> [YOUR INSTRUCTIONS] Retype, exactly as they appear below, the lines between the line holding "yellow cheese: 5 -> 2" and the line holding "green dice: 5 -> 4", both ends included.
┌─ RECORDS FOR PROCESSING
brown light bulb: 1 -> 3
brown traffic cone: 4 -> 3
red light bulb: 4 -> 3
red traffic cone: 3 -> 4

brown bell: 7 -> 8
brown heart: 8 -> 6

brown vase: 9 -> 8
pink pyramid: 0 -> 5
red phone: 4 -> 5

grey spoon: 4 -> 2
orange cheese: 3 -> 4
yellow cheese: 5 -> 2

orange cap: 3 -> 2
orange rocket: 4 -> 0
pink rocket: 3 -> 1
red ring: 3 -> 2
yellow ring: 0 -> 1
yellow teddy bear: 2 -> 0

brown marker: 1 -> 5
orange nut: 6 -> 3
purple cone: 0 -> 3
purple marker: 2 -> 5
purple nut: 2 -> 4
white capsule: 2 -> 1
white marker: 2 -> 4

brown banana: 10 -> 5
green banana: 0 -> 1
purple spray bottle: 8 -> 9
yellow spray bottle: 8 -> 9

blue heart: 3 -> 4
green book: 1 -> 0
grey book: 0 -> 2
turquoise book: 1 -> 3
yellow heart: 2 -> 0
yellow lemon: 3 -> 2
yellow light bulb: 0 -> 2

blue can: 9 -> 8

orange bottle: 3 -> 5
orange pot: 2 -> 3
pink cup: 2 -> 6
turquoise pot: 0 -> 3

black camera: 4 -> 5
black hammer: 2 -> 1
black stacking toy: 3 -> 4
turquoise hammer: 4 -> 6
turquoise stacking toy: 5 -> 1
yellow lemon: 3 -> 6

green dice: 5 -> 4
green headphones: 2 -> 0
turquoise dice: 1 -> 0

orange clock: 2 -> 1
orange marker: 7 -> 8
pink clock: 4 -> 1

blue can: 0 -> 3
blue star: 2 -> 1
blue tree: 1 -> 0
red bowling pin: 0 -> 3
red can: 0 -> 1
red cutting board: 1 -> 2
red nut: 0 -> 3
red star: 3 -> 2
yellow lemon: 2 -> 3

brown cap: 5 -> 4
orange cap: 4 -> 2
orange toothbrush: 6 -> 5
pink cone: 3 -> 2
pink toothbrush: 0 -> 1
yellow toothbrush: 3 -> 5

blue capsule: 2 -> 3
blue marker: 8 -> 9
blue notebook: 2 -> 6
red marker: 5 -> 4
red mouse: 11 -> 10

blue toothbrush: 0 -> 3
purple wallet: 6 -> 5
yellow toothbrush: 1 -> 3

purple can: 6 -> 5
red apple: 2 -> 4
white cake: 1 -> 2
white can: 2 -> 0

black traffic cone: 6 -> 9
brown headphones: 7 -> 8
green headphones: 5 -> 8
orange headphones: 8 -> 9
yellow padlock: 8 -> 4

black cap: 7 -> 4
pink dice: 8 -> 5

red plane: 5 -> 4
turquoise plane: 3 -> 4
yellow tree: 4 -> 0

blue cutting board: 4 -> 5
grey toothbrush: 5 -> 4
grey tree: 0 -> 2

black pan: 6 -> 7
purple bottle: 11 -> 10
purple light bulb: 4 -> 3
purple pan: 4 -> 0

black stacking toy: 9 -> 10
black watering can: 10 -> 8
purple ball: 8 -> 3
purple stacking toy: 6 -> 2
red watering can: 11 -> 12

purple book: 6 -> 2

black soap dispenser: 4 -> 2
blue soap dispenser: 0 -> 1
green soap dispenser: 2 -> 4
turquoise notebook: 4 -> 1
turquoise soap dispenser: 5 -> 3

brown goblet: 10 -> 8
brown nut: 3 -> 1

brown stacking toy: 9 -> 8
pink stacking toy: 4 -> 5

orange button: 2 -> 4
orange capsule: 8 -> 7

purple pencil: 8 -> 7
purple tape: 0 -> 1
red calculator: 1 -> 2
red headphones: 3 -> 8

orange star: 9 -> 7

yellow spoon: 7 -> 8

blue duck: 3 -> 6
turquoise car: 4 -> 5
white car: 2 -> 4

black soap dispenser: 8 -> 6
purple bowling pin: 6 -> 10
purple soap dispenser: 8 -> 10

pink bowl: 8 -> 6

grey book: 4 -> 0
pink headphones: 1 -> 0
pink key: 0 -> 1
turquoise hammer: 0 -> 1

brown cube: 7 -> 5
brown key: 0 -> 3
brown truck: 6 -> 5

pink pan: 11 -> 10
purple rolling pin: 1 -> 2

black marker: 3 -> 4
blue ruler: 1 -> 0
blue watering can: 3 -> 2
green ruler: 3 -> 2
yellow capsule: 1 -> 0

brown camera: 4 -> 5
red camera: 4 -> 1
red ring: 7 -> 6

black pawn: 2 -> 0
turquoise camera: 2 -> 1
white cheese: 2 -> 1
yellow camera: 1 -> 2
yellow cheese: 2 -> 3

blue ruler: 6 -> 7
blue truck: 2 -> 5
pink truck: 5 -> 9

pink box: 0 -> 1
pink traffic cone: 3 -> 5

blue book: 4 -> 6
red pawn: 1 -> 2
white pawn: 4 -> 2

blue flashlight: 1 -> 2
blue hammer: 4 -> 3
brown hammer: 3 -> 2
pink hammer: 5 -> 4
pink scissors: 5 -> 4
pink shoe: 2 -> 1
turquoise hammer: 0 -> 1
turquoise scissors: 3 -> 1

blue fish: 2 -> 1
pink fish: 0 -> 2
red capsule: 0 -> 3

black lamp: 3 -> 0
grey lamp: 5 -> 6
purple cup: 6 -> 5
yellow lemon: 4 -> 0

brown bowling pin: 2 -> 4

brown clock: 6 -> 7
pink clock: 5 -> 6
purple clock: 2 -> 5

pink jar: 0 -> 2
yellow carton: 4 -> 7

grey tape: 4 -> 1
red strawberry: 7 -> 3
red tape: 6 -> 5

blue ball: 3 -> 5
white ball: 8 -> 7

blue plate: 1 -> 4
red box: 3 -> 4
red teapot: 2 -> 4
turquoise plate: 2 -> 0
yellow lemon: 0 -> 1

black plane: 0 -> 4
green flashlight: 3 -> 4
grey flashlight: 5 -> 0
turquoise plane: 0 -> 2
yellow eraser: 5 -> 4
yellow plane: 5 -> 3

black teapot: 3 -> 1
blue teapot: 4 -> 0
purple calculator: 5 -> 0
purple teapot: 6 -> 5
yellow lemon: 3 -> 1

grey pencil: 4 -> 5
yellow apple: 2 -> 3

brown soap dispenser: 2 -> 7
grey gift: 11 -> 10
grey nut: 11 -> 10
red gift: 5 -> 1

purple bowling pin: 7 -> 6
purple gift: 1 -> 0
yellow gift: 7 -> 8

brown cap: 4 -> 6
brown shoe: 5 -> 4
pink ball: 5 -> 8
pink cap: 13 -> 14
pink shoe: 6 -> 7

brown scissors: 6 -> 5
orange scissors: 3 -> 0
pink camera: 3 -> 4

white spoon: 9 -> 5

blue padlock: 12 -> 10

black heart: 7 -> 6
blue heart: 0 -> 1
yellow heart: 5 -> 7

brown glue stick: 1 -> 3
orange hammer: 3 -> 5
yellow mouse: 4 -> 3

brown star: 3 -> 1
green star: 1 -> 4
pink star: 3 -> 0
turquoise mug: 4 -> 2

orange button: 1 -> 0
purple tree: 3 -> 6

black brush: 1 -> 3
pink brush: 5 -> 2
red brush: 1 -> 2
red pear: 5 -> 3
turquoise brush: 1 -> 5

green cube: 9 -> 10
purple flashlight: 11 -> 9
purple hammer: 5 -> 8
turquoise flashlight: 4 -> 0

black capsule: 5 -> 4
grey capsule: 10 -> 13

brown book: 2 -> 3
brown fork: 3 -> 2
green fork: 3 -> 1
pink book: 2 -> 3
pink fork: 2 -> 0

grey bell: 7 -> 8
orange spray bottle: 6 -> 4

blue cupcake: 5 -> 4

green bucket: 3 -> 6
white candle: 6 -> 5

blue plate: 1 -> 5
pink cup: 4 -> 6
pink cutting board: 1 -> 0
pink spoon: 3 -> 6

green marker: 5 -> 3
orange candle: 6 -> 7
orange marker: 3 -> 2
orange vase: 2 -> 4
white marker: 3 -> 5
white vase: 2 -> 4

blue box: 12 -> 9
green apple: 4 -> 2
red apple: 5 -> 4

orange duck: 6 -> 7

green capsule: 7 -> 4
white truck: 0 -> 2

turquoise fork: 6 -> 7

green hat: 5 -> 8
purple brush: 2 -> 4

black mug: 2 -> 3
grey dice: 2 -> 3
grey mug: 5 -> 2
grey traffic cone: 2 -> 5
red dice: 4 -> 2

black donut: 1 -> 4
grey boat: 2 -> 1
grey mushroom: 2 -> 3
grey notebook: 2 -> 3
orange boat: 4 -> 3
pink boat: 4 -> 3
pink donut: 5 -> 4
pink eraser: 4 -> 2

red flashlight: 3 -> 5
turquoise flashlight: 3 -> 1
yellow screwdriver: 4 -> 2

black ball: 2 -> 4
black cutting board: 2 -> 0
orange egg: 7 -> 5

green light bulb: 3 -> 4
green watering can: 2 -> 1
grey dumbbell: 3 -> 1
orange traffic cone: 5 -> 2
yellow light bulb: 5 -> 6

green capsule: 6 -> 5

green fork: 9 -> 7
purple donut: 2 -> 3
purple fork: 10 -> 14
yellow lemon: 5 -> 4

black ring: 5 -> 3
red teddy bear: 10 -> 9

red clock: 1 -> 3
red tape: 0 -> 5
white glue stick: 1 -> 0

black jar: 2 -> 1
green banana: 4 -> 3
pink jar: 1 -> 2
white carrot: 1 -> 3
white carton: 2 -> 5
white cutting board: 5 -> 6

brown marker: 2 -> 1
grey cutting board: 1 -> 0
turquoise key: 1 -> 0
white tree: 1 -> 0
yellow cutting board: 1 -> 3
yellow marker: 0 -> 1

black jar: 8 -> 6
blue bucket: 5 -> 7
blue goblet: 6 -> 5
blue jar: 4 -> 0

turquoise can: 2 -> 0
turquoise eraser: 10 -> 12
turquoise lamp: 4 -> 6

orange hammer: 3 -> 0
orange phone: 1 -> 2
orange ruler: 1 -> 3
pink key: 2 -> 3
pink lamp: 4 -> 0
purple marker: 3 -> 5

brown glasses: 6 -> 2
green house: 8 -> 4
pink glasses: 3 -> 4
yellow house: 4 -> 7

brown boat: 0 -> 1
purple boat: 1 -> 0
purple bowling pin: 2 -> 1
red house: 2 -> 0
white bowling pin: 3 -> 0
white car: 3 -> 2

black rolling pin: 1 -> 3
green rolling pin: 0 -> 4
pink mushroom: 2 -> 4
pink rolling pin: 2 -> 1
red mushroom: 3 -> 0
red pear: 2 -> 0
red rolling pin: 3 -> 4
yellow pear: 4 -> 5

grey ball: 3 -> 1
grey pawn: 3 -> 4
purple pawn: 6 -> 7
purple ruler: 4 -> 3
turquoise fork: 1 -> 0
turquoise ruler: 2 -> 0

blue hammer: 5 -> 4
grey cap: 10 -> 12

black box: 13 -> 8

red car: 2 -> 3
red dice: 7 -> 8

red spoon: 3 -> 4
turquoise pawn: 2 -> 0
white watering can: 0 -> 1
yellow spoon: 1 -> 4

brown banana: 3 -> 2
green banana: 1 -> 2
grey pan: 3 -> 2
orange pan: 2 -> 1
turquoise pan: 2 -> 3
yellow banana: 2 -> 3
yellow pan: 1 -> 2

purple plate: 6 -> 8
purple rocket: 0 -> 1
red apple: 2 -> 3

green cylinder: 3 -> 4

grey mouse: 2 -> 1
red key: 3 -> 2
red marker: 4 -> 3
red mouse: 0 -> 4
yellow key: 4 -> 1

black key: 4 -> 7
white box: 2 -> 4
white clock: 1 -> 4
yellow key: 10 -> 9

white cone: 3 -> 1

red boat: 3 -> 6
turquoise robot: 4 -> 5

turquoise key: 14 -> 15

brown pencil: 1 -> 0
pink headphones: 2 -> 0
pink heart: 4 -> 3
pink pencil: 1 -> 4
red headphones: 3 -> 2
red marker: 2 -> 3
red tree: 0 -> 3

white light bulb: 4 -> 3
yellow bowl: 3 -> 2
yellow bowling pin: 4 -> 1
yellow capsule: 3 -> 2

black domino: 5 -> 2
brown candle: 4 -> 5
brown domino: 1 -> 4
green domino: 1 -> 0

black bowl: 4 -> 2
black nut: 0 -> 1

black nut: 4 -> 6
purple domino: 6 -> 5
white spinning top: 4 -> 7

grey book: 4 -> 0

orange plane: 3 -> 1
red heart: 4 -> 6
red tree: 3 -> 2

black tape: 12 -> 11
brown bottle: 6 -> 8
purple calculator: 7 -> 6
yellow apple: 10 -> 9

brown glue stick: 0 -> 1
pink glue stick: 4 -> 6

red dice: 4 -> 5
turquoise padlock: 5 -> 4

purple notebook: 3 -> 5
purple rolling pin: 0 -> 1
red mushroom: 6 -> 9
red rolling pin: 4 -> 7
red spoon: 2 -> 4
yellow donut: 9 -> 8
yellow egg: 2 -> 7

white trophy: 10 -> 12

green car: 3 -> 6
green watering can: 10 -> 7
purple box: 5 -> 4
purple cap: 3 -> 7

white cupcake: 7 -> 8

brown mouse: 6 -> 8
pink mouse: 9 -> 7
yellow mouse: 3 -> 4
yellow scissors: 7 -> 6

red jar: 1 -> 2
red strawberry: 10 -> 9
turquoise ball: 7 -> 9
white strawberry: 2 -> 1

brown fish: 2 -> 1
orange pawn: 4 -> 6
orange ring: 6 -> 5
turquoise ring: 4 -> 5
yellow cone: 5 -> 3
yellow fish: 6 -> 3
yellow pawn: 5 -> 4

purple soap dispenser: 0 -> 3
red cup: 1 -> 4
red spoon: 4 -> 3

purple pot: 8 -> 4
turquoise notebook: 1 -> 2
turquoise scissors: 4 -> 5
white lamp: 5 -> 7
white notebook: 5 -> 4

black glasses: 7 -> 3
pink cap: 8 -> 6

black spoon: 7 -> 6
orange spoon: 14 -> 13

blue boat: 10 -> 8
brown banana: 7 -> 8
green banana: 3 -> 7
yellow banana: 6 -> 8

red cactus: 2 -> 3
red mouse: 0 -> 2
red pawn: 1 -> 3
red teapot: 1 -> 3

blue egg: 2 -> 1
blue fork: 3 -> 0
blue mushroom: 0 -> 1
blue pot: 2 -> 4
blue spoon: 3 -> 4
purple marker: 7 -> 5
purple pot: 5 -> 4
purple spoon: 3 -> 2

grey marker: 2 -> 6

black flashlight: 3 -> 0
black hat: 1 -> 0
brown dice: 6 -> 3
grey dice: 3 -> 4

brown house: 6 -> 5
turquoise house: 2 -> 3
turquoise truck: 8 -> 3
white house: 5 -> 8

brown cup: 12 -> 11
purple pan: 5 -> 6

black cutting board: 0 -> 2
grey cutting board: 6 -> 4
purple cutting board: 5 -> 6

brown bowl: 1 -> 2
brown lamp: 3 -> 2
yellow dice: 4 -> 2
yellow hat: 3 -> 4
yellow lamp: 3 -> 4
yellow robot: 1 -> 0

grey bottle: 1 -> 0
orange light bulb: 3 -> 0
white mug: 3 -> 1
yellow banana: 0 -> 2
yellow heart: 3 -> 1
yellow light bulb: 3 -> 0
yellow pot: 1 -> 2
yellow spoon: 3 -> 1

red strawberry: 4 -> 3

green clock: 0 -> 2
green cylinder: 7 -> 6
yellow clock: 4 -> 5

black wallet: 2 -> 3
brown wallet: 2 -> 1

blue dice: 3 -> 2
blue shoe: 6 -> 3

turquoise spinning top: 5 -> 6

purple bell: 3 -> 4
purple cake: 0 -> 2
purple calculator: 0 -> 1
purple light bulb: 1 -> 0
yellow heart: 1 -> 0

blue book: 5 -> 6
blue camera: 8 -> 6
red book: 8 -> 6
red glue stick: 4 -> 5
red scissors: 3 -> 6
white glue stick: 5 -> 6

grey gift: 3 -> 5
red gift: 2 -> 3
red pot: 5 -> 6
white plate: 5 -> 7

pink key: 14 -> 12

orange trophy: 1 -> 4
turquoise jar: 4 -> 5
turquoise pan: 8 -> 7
└─
> [ANSWER SECTION]
yellow cheese: 5 -> 2

orange cap: 3 -> 2
orange rocket: 4 -> 0
pink rocket: 3 -> 1
red ring: 3 -> 2
yellow ring: 0 -> 1
yellow teddy bear: 2 -> 0

brown marker: 1 -> 5
orange nut: 6 -> 3
purple cone: 0 -> 3
purple marker: 2 -> 5
purple nut: 2 -> 4
white capsule: 2 -> 1
white marker: 2 -> 4

brown banana: 10 -> 5
green banana: 0 -> 1
purple spray bottle: 8 -> 9
yellow spray bottle: 8 -> 9

blue heart: 3 -> 4
green book: 1 -> 0
grey book: 0 -> 2
turquoise book: 1 -> 3
yellow heart: 2 -> 0
yellow lemon: 3 -> 2
yellow light bulb: 0 -> 2

blue can: 9 -> 8

orange bottle: 3 -> 5
orange pot: 2 -> 3
pink cup: 2 -> 6
turquoise pot: 0 -> 3

black camera: 4 -> 5
black hammer: 2 -> 1
black stacking toy: 3 -> 4
turquoise hammer: 4 -> 6
turquoise stacking toy: 5 -> 1
yellow lemon: 3 -> 6

green dice: 5 -> 4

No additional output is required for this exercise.